(SUPPLIED INFORMATION begins)

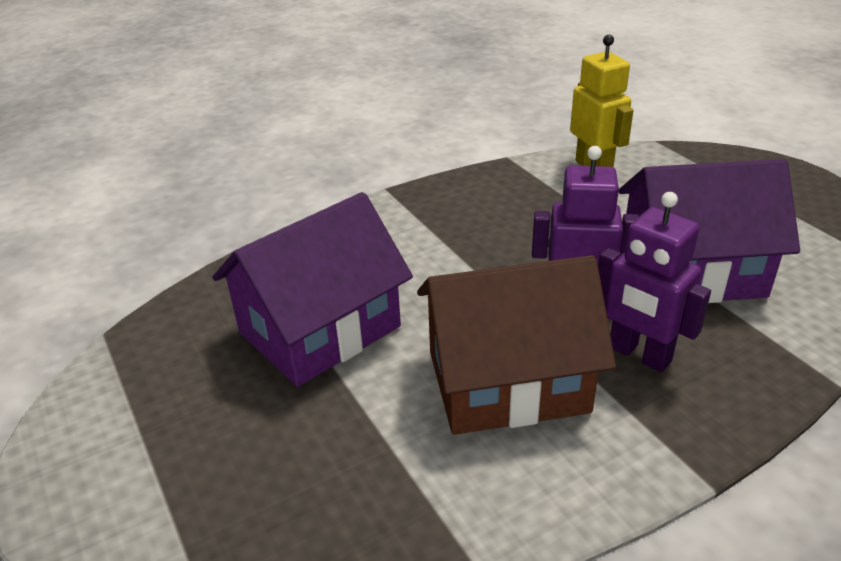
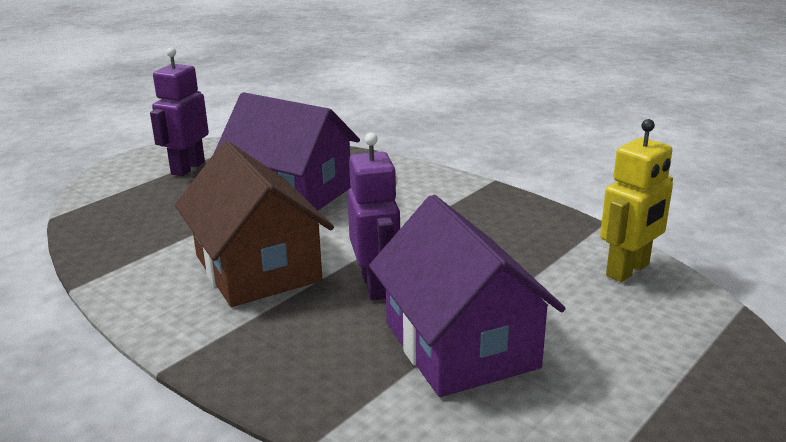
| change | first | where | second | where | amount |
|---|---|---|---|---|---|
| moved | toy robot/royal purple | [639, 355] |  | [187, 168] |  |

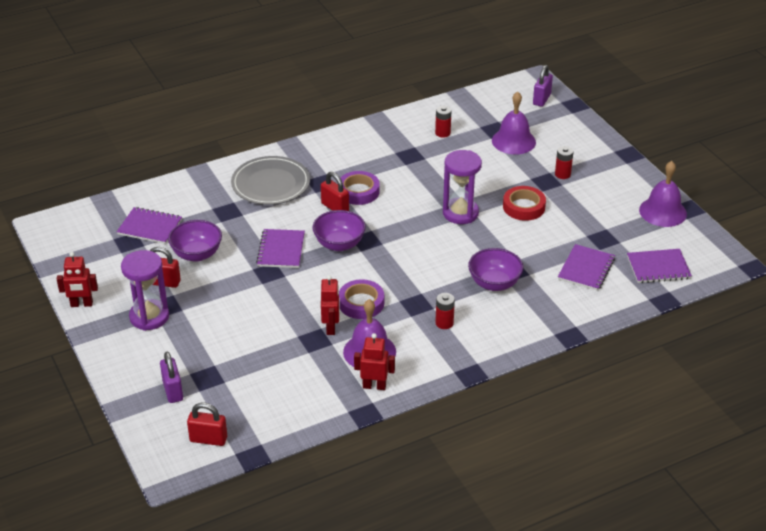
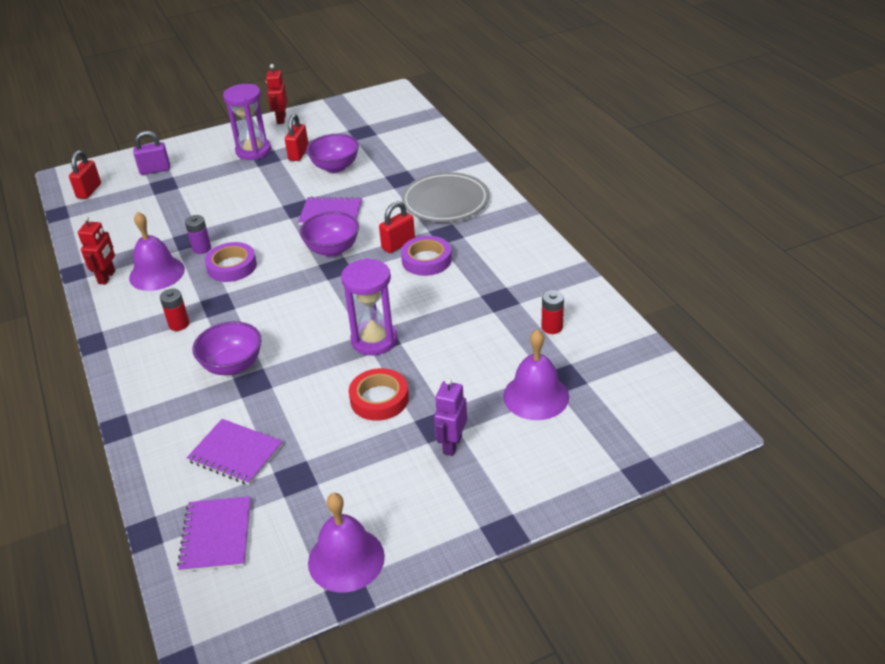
| change | first | where | second | where | amount |
|---|---|---|---|---|---|
| removed | padlock/royal purple | [541, 99] |  |  |  |
| replaced | battery/scarlet | [562, 174] | toy robot/royal purple | [452, 444] |  |
| removed | notepad/royal purple | [150, 227] |  |  |  |
| replaced | toy robot/scarlet | [331, 327] | battery/royal purple | [202, 248] |  |

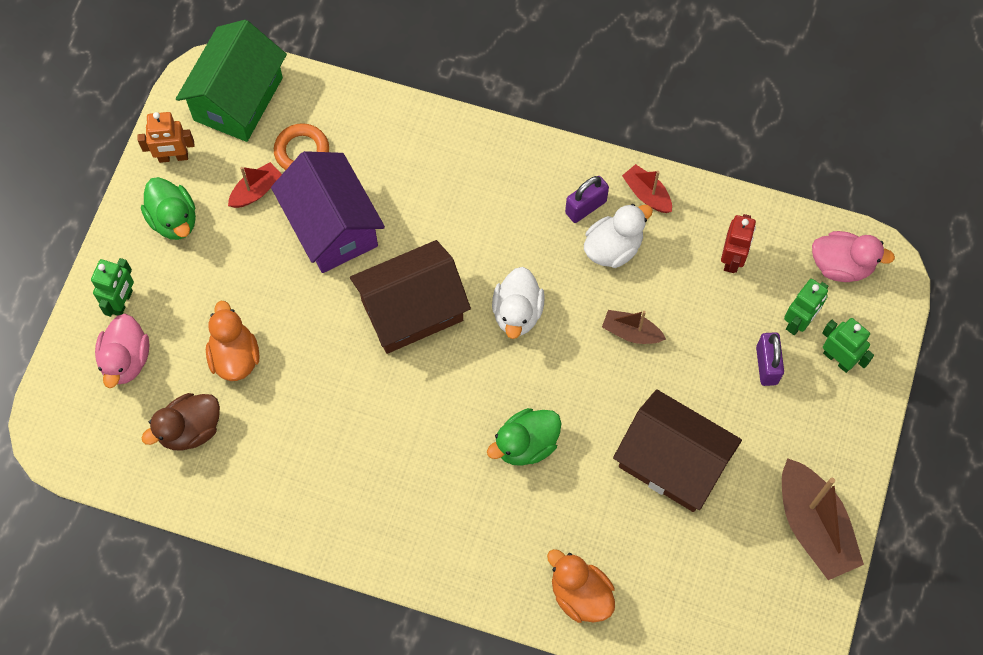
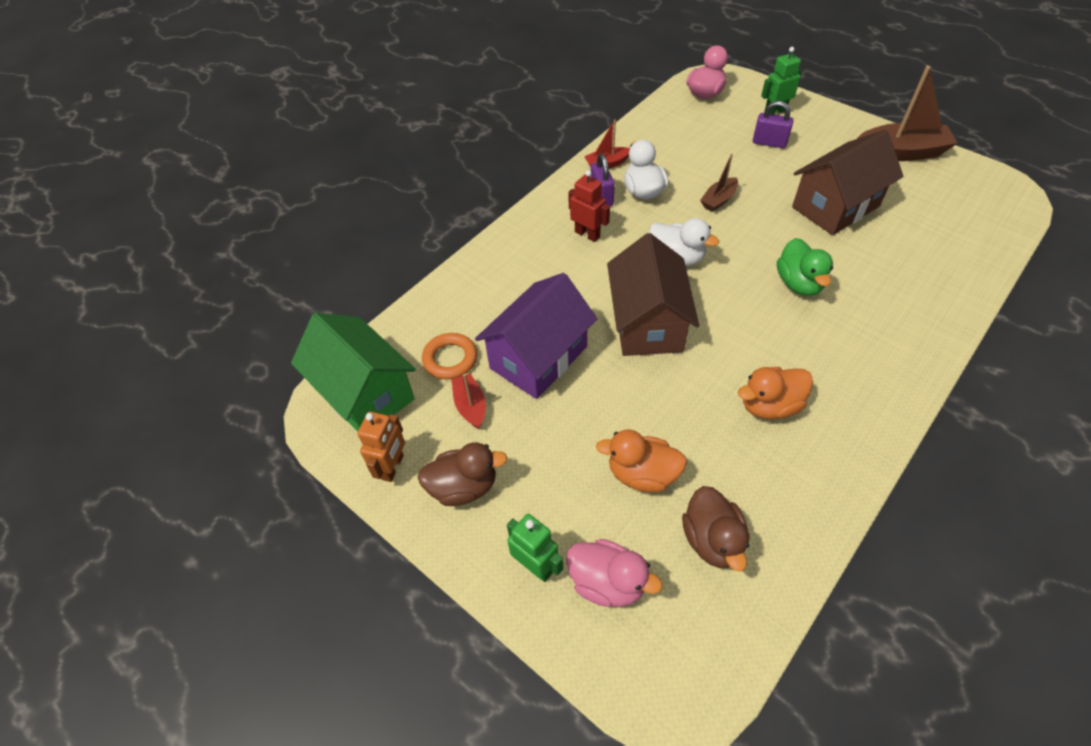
| change | first | where | second | where | amount |
|---|---|---|---|---|---|
| turned | toy house/royal purple | [332, 226] |  | [538, 357] | 45 degrees counterclockwise |
| recoloured | duck/leaf-green | [174, 220] | duck/dark brown | [463, 487] |  |
| moved | toy robot/scarlet | [732, 259] |  | [587, 234] |  |
| removed | toy robot/leaf-green | [798, 322] |  |  |  |
| moved | duck/orange | [580, 594] |  | [769, 405] |  |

(SUPPLIED INFORMATION ends)

EXERCISE DESCRIPTION
Search the data above for the string "replaced" and report each line that holds it.

ANSWER TO THIS EXERCISE
| replaced | battery/scarlet | [562, 174] | toy robot/royal purple | [452, 444] |  |
| replaced | toy robot/scarlet | [331, 327] | battery/royal purple | [202, 248] |  |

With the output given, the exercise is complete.